INFORMATION GIVEN
----

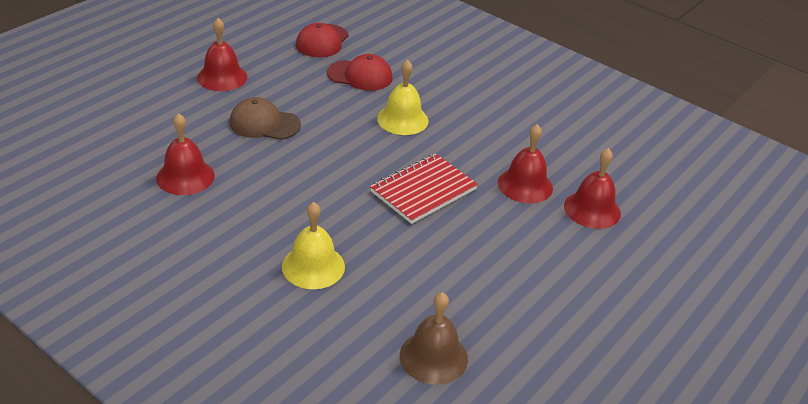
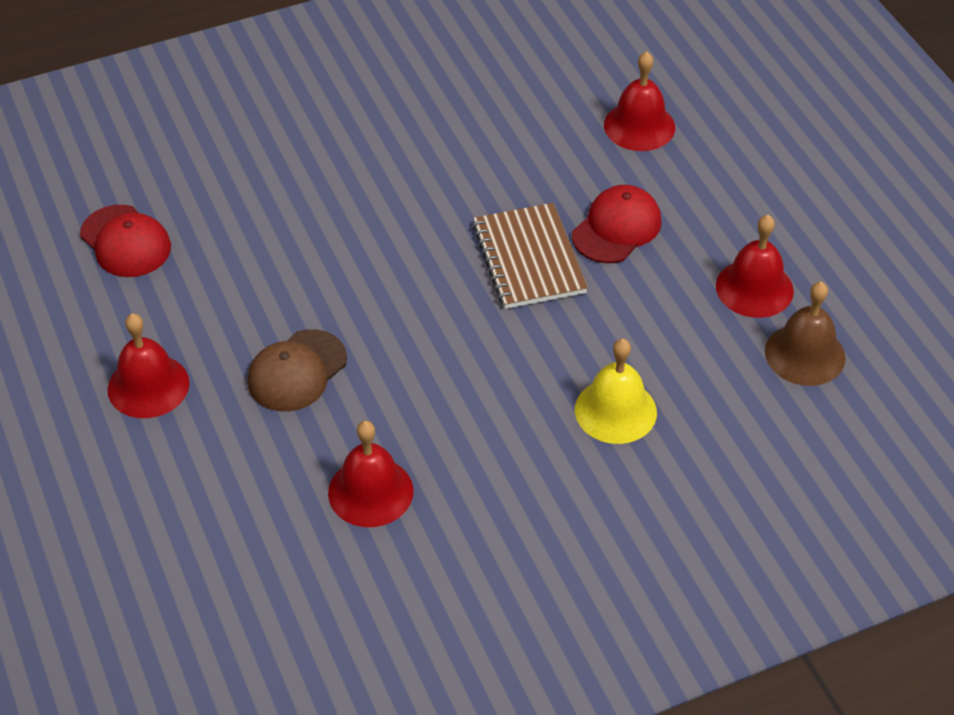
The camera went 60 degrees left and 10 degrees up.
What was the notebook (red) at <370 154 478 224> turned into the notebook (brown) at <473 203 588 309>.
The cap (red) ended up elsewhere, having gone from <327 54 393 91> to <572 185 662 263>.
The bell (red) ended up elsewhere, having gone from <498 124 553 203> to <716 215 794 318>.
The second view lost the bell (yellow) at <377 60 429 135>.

----

AIM OF THE EXERCISE
Without any pictures, retype the records above exactly.

RESULT
The camera went 60 degrees left and 10 degrees up.
What was the notebook (red) at <370 154 478 224> turned into the notebook (brown) at <473 203 588 309>.
The cap (red) ended up elsewhere, having gone from <327 54 393 91> to <572 185 662 263>.
The bell (red) ended up elsewhere, having gone from <498 124 553 203> to <716 215 794 318>.
The second view lost the bell (yellow) at <377 60 429 135>.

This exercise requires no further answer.